Take the records below from their first line to the line with "BT1 pin TXD: RX -> D2", and restate those lines word for word.

START Records shown

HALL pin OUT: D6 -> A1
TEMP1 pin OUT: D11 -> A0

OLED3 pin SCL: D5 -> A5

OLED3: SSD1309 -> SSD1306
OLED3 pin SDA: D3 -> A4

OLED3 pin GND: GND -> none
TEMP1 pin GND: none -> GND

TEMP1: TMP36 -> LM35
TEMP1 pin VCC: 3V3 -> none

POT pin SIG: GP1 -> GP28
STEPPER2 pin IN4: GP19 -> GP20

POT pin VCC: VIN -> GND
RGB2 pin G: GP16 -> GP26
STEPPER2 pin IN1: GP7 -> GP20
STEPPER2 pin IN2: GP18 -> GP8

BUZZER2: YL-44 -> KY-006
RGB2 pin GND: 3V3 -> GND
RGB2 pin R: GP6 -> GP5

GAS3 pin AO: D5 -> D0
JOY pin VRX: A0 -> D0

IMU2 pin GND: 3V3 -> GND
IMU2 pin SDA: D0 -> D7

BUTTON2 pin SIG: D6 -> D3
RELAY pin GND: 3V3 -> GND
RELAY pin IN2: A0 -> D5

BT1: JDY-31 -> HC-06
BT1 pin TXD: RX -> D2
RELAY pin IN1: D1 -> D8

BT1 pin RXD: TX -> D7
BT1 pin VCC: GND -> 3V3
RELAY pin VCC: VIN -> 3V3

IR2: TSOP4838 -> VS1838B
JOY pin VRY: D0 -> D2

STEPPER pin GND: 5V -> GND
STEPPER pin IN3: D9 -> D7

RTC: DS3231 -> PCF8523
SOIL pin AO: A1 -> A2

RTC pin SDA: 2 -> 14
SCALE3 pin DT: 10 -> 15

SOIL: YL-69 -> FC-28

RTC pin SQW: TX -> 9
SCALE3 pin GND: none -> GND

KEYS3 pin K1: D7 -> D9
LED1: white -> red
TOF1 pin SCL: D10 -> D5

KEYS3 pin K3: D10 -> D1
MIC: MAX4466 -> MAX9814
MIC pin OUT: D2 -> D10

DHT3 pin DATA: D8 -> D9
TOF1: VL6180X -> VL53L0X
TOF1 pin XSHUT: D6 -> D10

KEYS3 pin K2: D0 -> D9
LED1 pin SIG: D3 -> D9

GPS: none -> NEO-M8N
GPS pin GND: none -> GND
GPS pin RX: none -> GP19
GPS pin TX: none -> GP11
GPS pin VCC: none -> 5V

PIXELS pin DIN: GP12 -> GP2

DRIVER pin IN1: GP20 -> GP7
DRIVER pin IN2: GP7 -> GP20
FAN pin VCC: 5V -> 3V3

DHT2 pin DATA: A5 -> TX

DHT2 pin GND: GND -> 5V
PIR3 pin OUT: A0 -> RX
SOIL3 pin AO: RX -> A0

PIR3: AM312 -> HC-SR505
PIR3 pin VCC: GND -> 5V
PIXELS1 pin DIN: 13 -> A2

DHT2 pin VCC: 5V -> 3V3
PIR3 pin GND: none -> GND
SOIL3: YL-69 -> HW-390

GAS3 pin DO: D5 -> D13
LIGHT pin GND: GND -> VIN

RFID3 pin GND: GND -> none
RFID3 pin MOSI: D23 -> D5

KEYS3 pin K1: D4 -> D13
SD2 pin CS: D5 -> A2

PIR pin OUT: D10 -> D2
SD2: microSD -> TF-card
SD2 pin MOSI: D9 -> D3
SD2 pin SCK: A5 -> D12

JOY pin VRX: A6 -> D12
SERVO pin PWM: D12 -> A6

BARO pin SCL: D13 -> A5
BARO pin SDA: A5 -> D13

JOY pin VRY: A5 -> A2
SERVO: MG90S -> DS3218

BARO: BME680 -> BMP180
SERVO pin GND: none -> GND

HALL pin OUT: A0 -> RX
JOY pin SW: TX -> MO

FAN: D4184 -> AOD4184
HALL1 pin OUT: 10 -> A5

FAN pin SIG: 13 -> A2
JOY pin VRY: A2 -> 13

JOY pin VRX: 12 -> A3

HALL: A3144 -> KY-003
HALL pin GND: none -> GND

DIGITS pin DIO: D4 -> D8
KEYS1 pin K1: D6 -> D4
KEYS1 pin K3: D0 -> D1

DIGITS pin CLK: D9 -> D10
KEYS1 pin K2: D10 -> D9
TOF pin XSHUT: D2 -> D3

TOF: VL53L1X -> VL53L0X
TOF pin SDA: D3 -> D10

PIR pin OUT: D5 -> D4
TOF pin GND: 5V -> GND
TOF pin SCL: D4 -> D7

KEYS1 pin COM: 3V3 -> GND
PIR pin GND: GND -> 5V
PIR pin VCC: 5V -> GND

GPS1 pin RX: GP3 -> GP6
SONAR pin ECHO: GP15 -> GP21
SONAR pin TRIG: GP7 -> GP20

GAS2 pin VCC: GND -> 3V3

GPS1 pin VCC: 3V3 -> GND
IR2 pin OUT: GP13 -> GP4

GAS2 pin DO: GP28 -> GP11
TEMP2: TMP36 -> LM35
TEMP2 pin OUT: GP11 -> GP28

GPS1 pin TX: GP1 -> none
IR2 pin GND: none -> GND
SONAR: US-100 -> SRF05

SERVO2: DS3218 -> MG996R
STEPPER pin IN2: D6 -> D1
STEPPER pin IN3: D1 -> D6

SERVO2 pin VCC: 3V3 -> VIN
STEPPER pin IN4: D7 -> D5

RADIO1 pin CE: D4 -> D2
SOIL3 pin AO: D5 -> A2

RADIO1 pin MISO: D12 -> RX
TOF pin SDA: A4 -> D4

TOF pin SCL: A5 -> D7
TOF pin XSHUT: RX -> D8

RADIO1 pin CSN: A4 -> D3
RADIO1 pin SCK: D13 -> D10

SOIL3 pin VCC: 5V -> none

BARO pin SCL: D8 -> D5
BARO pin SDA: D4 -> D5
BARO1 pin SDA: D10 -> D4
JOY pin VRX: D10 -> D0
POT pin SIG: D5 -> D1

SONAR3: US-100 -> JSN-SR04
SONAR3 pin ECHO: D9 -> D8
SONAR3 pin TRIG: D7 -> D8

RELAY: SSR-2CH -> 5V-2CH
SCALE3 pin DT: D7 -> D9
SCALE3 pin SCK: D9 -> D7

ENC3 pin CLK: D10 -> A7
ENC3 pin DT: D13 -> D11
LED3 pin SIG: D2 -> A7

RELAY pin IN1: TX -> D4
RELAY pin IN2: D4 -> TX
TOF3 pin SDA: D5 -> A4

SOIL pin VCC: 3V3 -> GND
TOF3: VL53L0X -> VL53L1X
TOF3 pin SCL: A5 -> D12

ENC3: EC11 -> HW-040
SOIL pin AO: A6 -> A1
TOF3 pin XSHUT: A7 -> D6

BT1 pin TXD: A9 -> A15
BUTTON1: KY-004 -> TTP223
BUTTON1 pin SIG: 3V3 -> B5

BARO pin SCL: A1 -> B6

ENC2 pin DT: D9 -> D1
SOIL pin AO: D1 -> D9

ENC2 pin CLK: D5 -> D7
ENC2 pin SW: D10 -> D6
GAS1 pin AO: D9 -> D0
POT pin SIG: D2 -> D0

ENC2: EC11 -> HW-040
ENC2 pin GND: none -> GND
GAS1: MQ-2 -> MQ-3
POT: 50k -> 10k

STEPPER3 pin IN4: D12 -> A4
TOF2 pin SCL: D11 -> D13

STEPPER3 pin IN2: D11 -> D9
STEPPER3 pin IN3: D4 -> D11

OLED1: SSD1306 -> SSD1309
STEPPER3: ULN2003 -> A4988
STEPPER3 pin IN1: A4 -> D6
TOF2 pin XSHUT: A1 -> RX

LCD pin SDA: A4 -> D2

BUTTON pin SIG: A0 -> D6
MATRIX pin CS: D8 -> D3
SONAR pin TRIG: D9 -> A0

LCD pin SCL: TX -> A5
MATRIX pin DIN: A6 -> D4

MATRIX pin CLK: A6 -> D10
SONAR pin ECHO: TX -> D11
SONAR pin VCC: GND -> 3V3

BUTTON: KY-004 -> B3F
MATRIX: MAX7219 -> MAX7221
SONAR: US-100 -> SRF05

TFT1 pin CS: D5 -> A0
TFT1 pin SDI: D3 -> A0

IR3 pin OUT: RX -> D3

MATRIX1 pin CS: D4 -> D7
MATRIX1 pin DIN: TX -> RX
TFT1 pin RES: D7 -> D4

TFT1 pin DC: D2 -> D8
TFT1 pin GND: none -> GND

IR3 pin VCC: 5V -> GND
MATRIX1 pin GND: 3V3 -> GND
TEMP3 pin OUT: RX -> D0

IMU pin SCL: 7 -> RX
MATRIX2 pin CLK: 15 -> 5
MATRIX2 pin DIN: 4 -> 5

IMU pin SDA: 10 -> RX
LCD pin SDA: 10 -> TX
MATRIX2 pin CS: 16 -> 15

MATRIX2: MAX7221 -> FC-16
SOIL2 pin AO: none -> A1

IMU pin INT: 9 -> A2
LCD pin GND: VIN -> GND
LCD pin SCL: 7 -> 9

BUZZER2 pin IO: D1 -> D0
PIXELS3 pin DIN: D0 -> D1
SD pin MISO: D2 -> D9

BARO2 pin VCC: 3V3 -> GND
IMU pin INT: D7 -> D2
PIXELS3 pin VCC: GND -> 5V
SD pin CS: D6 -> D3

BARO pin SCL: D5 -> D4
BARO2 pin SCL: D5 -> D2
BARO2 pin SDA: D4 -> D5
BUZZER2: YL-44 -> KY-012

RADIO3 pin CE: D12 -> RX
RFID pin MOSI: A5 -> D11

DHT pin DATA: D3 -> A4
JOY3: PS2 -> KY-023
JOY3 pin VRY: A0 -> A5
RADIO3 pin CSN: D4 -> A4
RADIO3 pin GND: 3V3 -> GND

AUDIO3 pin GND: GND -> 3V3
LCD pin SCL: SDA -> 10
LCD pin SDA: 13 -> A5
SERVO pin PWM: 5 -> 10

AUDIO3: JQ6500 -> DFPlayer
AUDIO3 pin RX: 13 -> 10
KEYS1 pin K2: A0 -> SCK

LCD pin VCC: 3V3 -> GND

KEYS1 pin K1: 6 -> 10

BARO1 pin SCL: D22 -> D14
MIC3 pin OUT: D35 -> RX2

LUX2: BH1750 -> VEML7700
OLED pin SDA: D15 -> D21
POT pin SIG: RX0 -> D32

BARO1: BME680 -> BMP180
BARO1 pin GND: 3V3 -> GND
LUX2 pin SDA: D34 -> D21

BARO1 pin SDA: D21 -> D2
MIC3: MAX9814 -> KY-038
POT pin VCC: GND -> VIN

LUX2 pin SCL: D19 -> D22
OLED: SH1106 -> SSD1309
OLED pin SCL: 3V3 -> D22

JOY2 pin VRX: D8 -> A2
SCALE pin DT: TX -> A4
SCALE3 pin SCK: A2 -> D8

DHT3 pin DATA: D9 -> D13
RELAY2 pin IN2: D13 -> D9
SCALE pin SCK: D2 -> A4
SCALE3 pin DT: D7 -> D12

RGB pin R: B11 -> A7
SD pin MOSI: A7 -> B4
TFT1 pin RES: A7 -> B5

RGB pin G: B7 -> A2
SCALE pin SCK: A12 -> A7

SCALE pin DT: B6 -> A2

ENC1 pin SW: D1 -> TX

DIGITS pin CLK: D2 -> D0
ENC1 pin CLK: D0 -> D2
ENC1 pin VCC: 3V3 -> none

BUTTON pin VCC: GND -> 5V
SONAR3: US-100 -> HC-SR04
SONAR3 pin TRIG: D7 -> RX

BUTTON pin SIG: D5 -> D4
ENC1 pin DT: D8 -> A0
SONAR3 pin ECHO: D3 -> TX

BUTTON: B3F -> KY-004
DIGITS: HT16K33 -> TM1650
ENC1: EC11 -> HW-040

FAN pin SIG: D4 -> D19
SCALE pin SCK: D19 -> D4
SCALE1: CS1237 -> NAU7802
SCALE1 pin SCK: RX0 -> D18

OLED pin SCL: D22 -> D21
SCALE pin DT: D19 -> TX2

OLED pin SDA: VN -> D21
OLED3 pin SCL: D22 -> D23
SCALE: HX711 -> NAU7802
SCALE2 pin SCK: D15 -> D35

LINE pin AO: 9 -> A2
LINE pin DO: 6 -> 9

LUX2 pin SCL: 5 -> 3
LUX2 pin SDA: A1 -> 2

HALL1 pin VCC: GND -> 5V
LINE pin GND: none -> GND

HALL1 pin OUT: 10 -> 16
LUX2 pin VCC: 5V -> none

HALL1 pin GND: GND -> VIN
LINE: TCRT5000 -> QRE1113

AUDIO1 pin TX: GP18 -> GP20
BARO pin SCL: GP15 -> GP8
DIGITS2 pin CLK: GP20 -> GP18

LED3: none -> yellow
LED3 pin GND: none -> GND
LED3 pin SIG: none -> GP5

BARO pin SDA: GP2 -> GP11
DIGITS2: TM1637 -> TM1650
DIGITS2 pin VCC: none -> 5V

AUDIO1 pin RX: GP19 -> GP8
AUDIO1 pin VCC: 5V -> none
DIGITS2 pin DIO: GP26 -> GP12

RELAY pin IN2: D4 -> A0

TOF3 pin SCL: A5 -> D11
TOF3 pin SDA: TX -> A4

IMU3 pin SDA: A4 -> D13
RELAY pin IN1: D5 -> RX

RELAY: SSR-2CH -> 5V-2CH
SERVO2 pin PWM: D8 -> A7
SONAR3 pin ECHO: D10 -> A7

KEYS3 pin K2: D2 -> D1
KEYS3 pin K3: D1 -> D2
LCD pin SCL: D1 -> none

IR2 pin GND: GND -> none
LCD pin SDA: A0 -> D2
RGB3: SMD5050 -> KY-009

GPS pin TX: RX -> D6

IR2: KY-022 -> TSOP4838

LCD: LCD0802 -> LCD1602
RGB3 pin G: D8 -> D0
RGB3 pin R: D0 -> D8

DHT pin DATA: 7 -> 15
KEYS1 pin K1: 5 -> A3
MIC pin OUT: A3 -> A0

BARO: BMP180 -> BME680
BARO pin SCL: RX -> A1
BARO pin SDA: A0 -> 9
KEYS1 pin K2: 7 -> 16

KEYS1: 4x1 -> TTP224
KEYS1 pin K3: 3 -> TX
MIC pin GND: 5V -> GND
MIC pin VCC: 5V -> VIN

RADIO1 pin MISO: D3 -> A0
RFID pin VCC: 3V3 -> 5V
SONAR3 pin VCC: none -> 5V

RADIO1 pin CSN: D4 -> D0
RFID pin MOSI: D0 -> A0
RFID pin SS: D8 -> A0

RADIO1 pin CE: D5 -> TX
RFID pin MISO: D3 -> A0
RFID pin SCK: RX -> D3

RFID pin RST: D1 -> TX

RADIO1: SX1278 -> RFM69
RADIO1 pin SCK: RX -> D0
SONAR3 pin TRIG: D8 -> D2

END Records shown

Solved exercise →
HALL pin OUT: D6 -> A1
TEMP1 pin OUT: D11 -> A0

OLED3 pin SCL: D5 -> A5

OLED3: SSD1309 -> SSD1306
OLED3 pin SDA: D3 -> A4

OLED3 pin GND: GND -> none
TEMP1 pin GND: none -> GND

TEMP1: TMP36 -> LM35
TEMP1 pin VCC: 3V3 -> none

POT pin SIG: GP1 -> GP28
STEPPER2 pin IN4: GP19 -> GP20

POT pin VCC: VIN -> GND
RGB2 pin G: GP16 -> GP26
STEPPER2 pin IN1: GP7 -> GP20
STEPPER2 pin IN2: GP18 -> GP8

BUZZER2: YL-44 -> KY-006
RGB2 pin GND: 3V3 -> GND
RGB2 pin R: GP6 -> GP5

GAS3 pin AO: D5 -> D0
JOY pin VRX: A0 -> D0

IMU2 pin GND: 3V3 -> GND
IMU2 pin SDA: D0 -> D7

BUTTON2 pin SIG: D6 -> D3
RELAY pin GND: 3V3 -> GND
RELAY pin IN2: A0 -> D5

BT1: JDY-31 -> HC-06
BT1 pin TXD: RX -> D2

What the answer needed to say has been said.